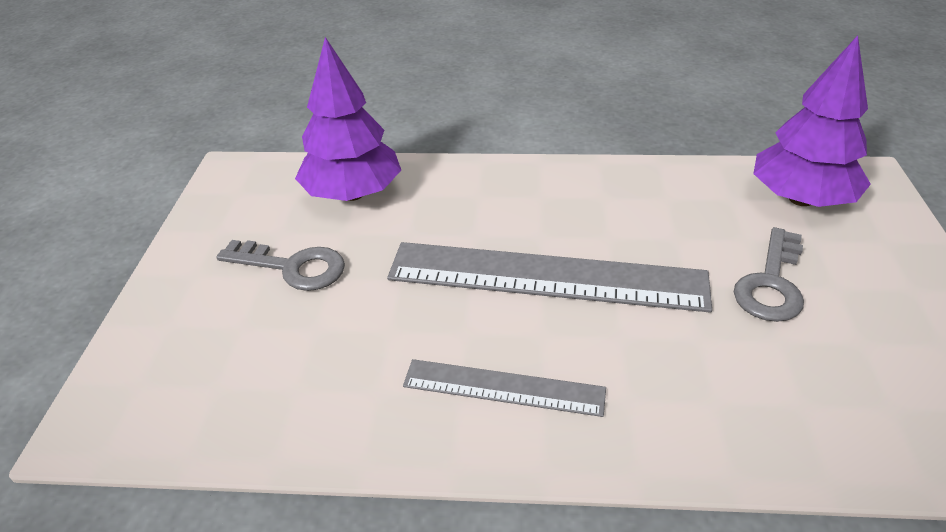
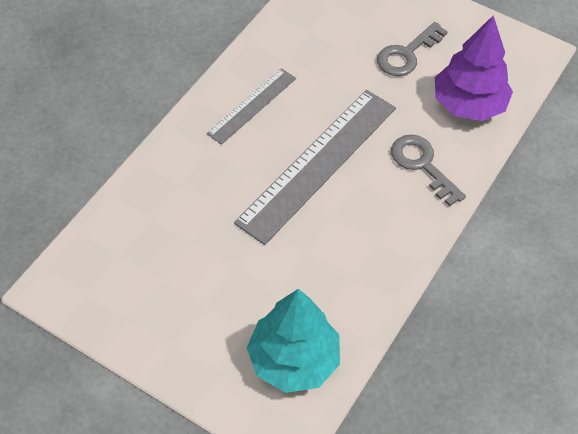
camera: 115 degrees right, 15 degrees up
(771, 283) = (232, 271): grey key -> grey key (422, 165)
(800, 199) = (293, 360): purple tree -> turquoise tree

▸ **Assigned task**: Return the full set of lines above word for word and with no pictures.

▸ **Written solution**:
camera: 115 degrees right, 15 degrees up
(771, 283) = (232, 271): grey key -> grey key (422, 165)
(800, 199) = (293, 360): purple tree -> turquoise tree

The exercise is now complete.